Your instructions> Please print every record below exactly as it appears.

Supplied information>
== Segment start ==

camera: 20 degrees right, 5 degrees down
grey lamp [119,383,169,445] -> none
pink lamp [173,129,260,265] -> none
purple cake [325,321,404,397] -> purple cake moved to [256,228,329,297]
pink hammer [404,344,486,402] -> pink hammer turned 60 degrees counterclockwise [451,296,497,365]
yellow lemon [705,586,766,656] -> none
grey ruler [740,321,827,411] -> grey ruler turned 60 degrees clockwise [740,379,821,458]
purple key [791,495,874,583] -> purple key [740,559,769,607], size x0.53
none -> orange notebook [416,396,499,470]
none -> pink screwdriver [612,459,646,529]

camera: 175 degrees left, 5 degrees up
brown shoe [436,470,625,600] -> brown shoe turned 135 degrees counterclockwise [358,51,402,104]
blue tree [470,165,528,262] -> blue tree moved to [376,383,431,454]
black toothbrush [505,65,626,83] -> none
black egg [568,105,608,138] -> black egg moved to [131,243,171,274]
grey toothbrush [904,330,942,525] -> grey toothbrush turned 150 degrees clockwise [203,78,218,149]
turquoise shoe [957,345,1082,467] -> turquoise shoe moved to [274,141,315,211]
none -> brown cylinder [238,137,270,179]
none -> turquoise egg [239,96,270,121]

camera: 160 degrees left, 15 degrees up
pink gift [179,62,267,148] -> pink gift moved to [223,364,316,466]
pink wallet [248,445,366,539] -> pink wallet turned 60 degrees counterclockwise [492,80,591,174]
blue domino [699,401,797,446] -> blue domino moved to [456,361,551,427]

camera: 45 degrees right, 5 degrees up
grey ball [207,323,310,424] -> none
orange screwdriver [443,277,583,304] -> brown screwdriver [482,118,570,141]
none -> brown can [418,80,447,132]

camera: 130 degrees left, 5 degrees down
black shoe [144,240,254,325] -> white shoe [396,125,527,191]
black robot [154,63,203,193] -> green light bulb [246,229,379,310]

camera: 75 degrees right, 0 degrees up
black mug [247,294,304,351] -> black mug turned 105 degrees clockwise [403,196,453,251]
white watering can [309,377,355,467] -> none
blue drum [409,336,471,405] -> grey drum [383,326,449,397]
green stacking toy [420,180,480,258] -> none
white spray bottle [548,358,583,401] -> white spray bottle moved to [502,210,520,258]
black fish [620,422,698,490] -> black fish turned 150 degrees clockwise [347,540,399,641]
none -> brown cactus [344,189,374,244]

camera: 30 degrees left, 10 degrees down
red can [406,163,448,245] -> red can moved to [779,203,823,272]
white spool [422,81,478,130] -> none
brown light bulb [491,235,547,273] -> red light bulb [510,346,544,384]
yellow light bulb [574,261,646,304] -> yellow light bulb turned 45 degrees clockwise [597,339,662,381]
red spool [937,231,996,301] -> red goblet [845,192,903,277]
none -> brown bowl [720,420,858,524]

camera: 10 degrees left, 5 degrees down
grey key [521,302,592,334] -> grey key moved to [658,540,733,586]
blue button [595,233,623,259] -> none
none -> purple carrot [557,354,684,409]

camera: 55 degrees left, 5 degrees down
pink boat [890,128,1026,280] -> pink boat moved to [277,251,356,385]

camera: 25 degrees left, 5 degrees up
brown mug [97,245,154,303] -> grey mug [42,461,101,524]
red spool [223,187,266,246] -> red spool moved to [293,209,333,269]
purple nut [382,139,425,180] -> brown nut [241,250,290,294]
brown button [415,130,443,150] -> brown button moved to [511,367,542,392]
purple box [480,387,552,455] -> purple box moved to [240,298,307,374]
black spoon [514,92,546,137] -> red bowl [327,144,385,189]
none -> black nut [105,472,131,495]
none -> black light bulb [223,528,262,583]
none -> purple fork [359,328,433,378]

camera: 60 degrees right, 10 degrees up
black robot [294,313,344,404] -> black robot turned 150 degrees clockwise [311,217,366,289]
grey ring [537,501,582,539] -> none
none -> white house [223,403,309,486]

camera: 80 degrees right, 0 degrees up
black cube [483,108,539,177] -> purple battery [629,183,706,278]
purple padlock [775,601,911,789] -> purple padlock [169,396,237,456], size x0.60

== Segment end ==

Response to this task>
camera: 20 degrees right, 5 degrees down
grey lamp [119,383,169,445] -> none
pink lamp [173,129,260,265] -> none
purple cake [325,321,404,397] -> purple cake moved to [256,228,329,297]
pink hammer [404,344,486,402] -> pink hammer turned 60 degrees counterclockwise [451,296,497,365]
yellow lemon [705,586,766,656] -> none
grey ruler [740,321,827,411] -> grey ruler turned 60 degrees clockwise [740,379,821,458]
purple key [791,495,874,583] -> purple key [740,559,769,607], size x0.53
none -> orange notebook [416,396,499,470]
none -> pink screwdriver [612,459,646,529]

camera: 175 degrees left, 5 degrees up
brown shoe [436,470,625,600] -> brown shoe turned 135 degrees counterclockwise [358,51,402,104]
blue tree [470,165,528,262] -> blue tree moved to [376,383,431,454]
black toothbrush [505,65,626,83] -> none
black egg [568,105,608,138] -> black egg moved to [131,243,171,274]
grey toothbrush [904,330,942,525] -> grey toothbrush turned 150 degrees clockwise [203,78,218,149]
turquoise shoe [957,345,1082,467] -> turquoise shoe moved to [274,141,315,211]
none -> brown cylinder [238,137,270,179]
none -> turquoise egg [239,96,270,121]

camera: 160 degrees left, 15 degrees up
pink gift [179,62,267,148] -> pink gift moved to [223,364,316,466]
pink wallet [248,445,366,539] -> pink wallet turned 60 degrees counterclockwise [492,80,591,174]
blue domino [699,401,797,446] -> blue domino moved to [456,361,551,427]

camera: 45 degrees right, 5 degrees up
grey ball [207,323,310,424] -> none
orange screwdriver [443,277,583,304] -> brown screwdriver [482,118,570,141]
none -> brown can [418,80,447,132]

camera: 130 degrees left, 5 degrees down
black shoe [144,240,254,325] -> white shoe [396,125,527,191]
black robot [154,63,203,193] -> green light bulb [246,229,379,310]

camera: 75 degrees right, 0 degrees up
black mug [247,294,304,351] -> black mug turned 105 degrees clockwise [403,196,453,251]
white watering can [309,377,355,467] -> none
blue drum [409,336,471,405] -> grey drum [383,326,449,397]
green stacking toy [420,180,480,258] -> none
white spray bottle [548,358,583,401] -> white spray bottle moved to [502,210,520,258]
black fish [620,422,698,490] -> black fish turned 150 degrees clockwise [347,540,399,641]
none -> brown cactus [344,189,374,244]

camera: 30 degrees left, 10 degrees down
red can [406,163,448,245] -> red can moved to [779,203,823,272]
white spool [422,81,478,130] -> none
brown light bulb [491,235,547,273] -> red light bulb [510,346,544,384]
yellow light bulb [574,261,646,304] -> yellow light bulb turned 45 degrees clockwise [597,339,662,381]
red spool [937,231,996,301] -> red goblet [845,192,903,277]
none -> brown bowl [720,420,858,524]

camera: 10 degrees left, 5 degrees down
grey key [521,302,592,334] -> grey key moved to [658,540,733,586]
blue button [595,233,623,259] -> none
none -> purple carrot [557,354,684,409]

camera: 55 degrees left, 5 degrees down
pink boat [890,128,1026,280] -> pink boat moved to [277,251,356,385]

camera: 25 degrees left, 5 degrees up
brown mug [97,245,154,303] -> grey mug [42,461,101,524]
red spool [223,187,266,246] -> red spool moved to [293,209,333,269]
purple nut [382,139,425,180] -> brown nut [241,250,290,294]
brown button [415,130,443,150] -> brown button moved to [511,367,542,392]
purple box [480,387,552,455] -> purple box moved to [240,298,307,374]
black spoon [514,92,546,137] -> red bowl [327,144,385,189]
none -> black nut [105,472,131,495]
none -> black light bulb [223,528,262,583]
none -> purple fork [359,328,433,378]

camera: 60 degrees right, 10 degrees up
black robot [294,313,344,404] -> black robot turned 150 degrees clockwise [311,217,366,289]
grey ring [537,501,582,539] -> none
none -> white house [223,403,309,486]

camera: 80 degrees right, 0 degrees up
black cube [483,108,539,177] -> purple battery [629,183,706,278]
purple padlock [775,601,911,789] -> purple padlock [169,396,237,456], size x0.60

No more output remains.